-- Data shown follows --

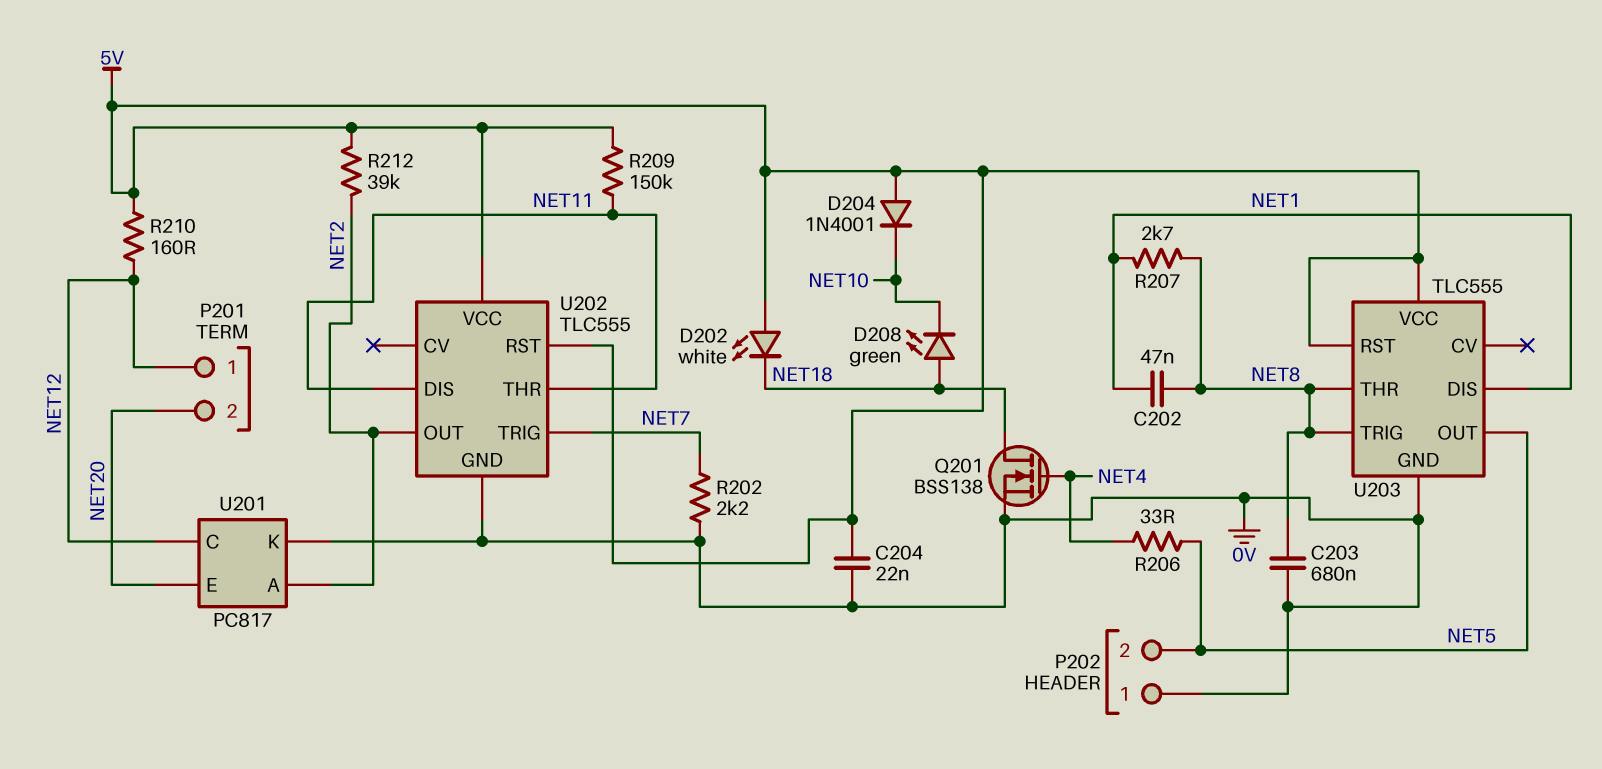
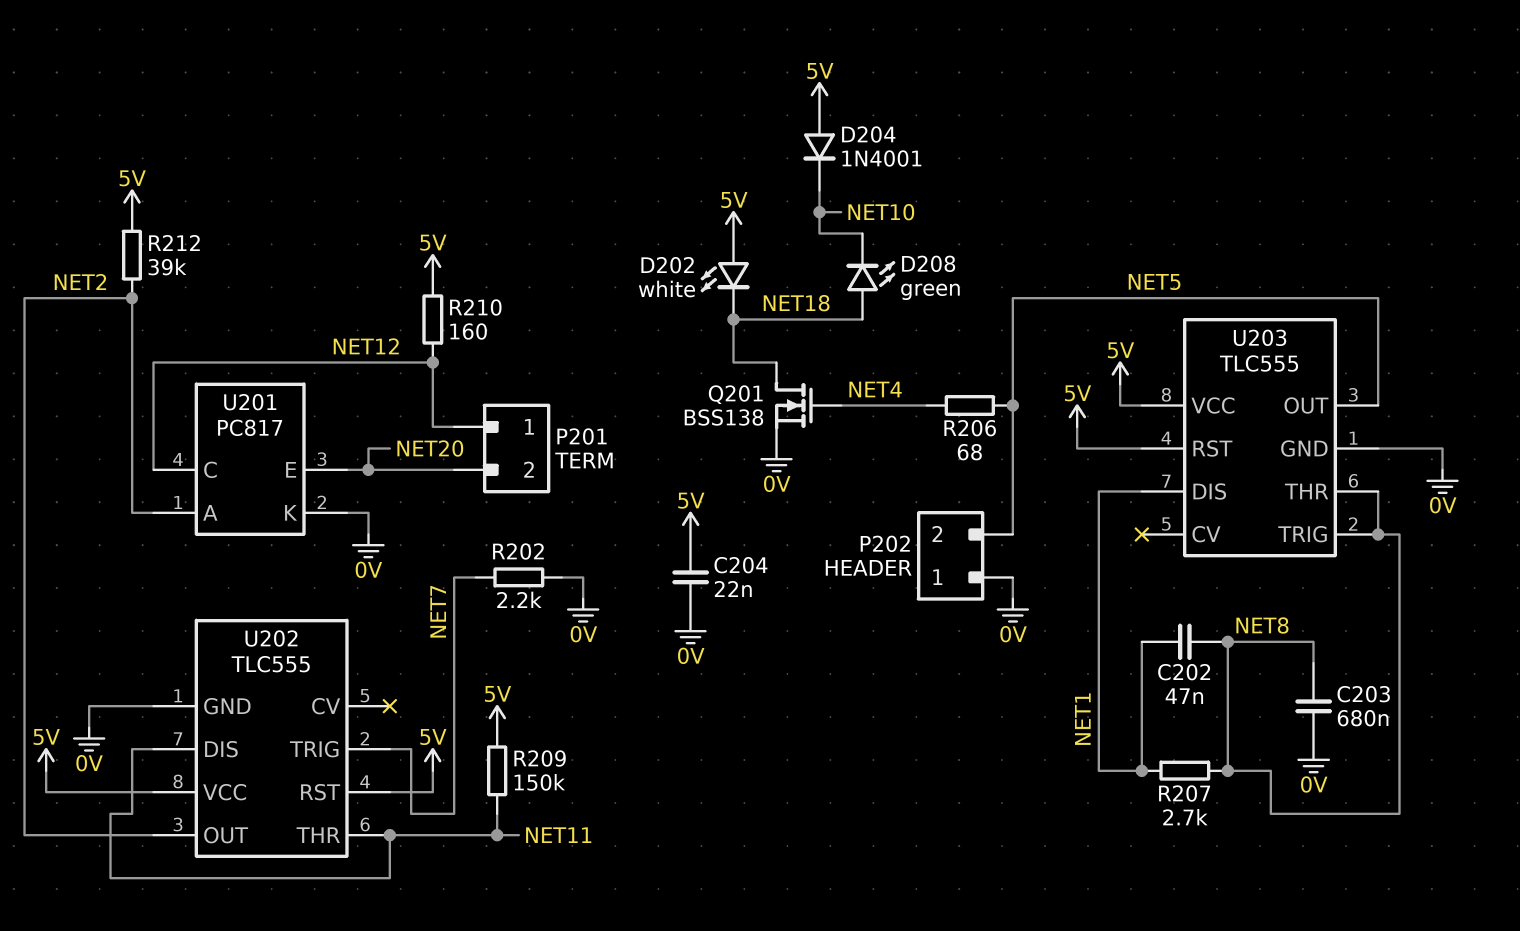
R206: 33 (NET4, NET5) -> 68 (NET4, NET5)

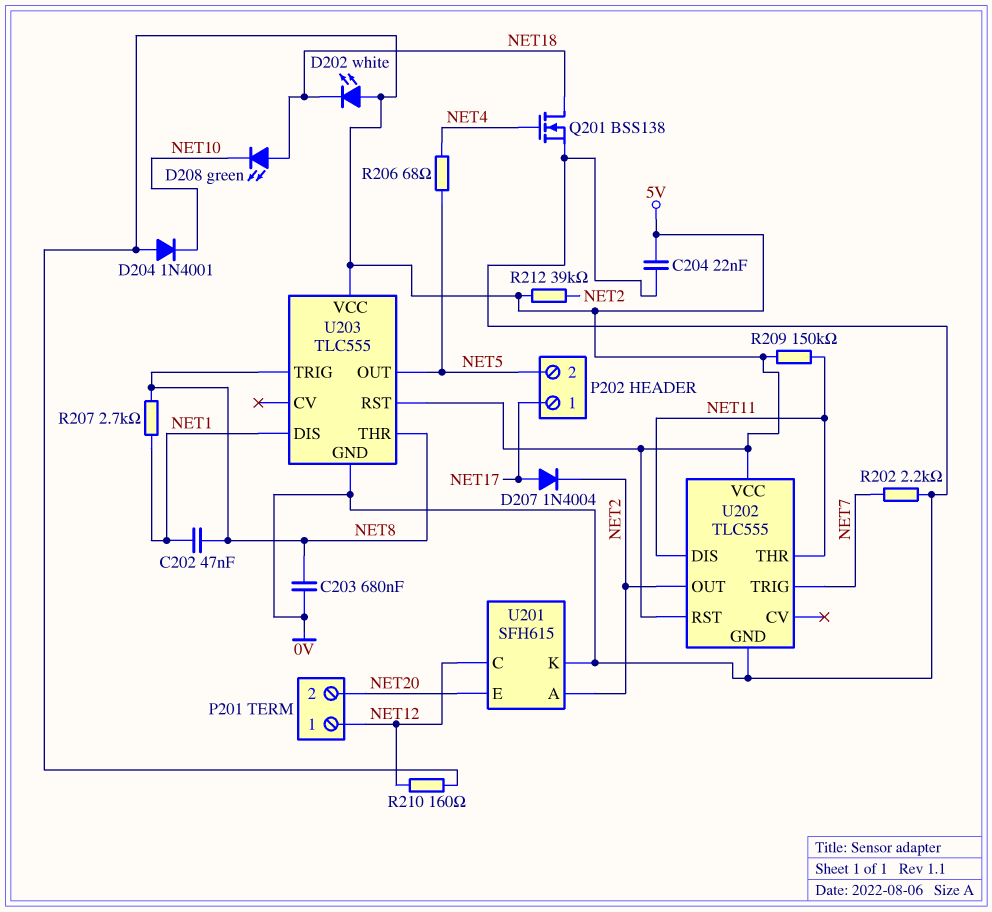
D207: none -> diode 1N4004 (A NET17, K NET2)
P202 pin 1: 0V -> NET17
U201: PC817 -> SFH615

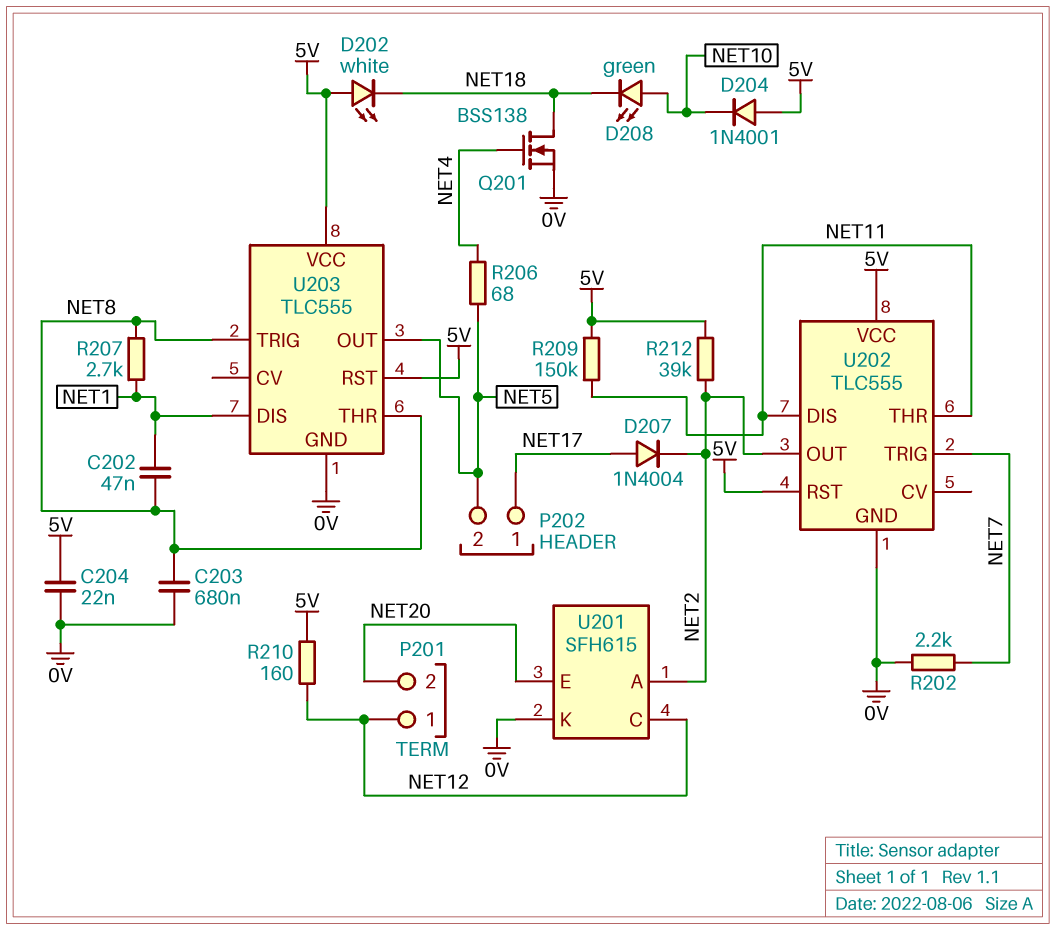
D208: LED green (A NET18, K NET10) -> LED green (A NET10, K NET18)

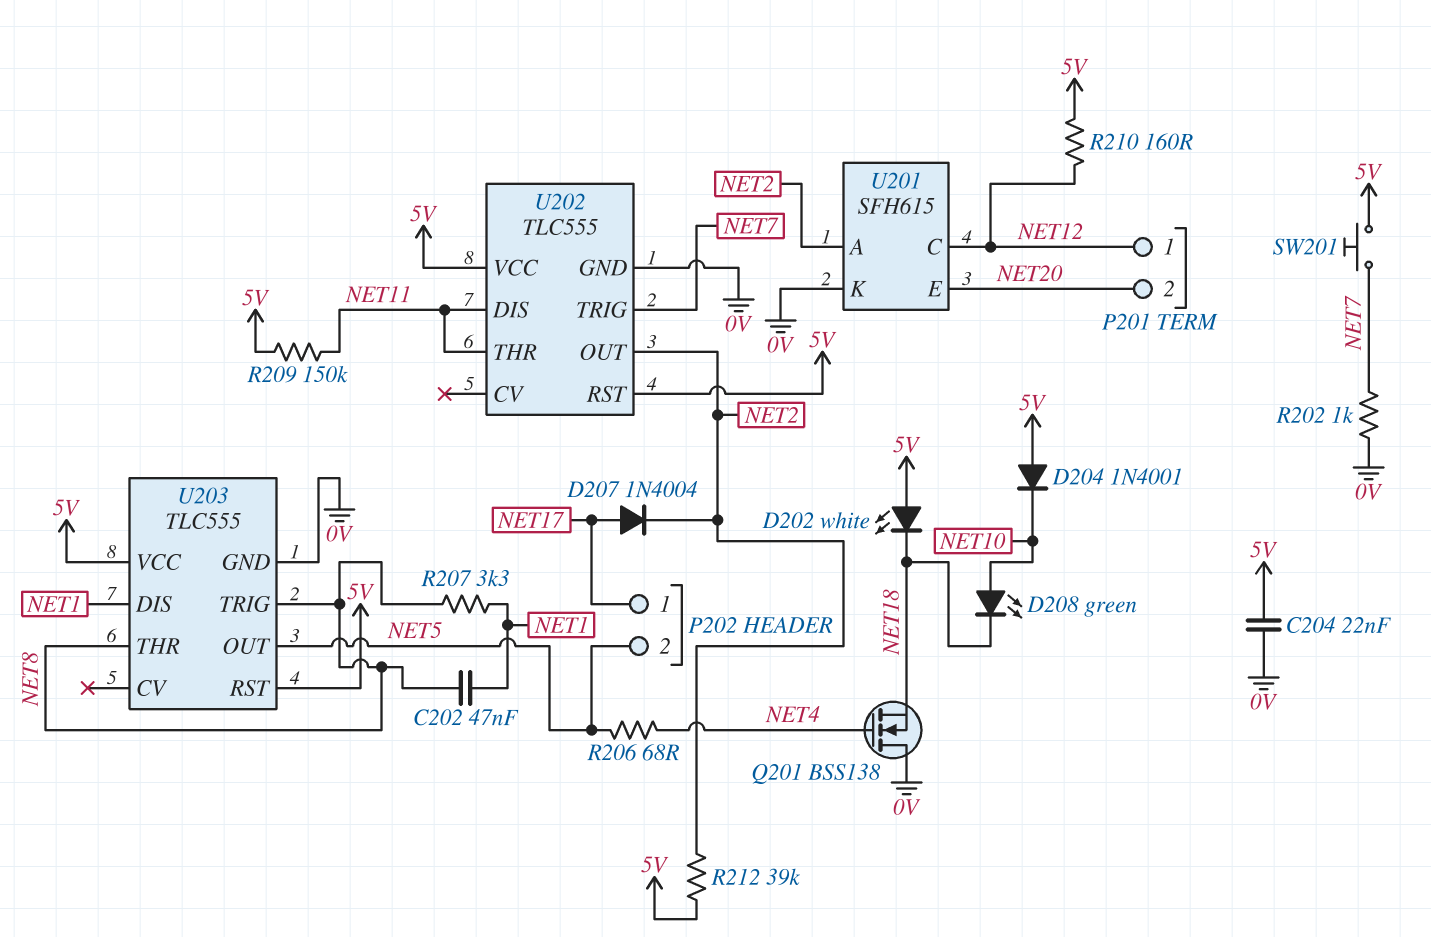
C203: 680nF (0V, NET8) -> none
Q201: NMOS BSS138 (G NET4, D NET18, S 0V) -> NMOS BSS138 (G NET4, D 0V, S NET18)
R202: 2.2k (0V, NET7) -> 1k (0V, NET7)
R207: 2.7k (NET1, NET8) -> 3.3k (NET1, NET8)
SW201: none -> button (5V, NET7)

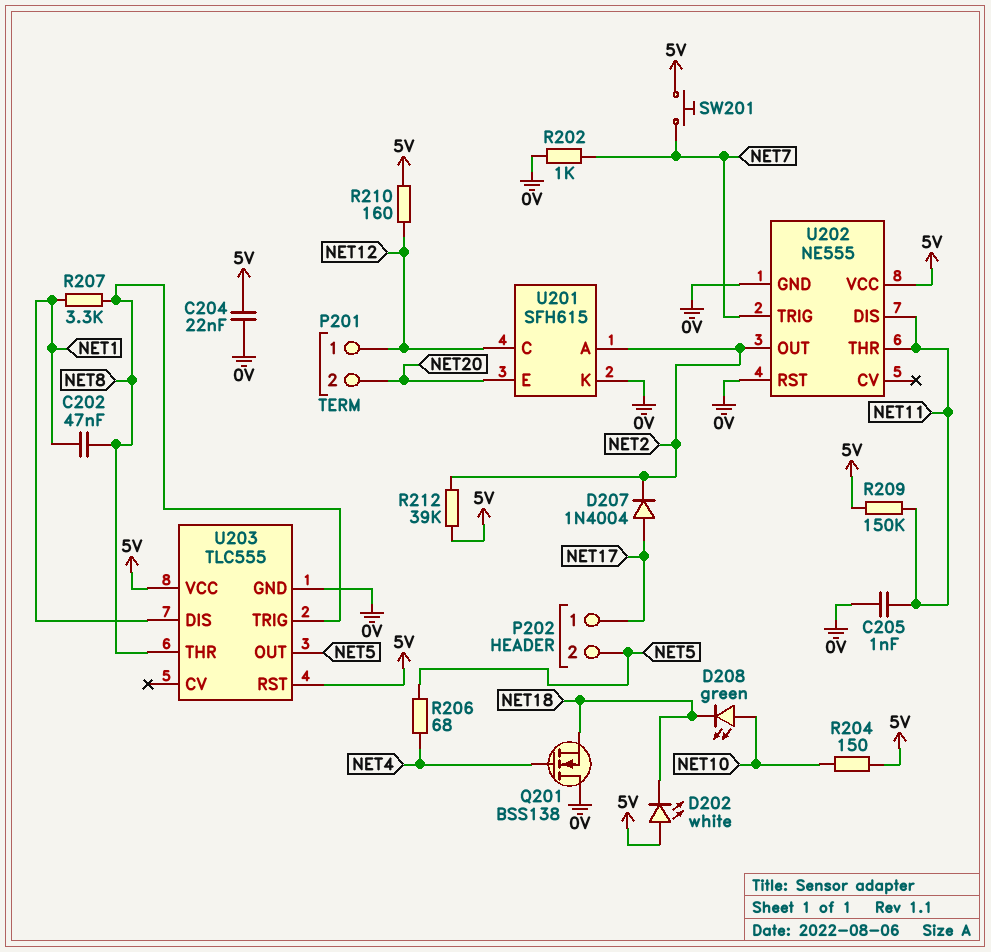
C205: none -> 1nF (0V, NET11)
D204: diode 1N4001 (A 5V, K NET10) -> none
R204: none -> 150 (5V, NET10)
U202: TLC555 -> NE555
U202 pin RST: 5V -> 0V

-- Data shown concluded --

The task :: Every line in the data above that contains the word "none" counts; report how many there are and nothing more.

Result :: 6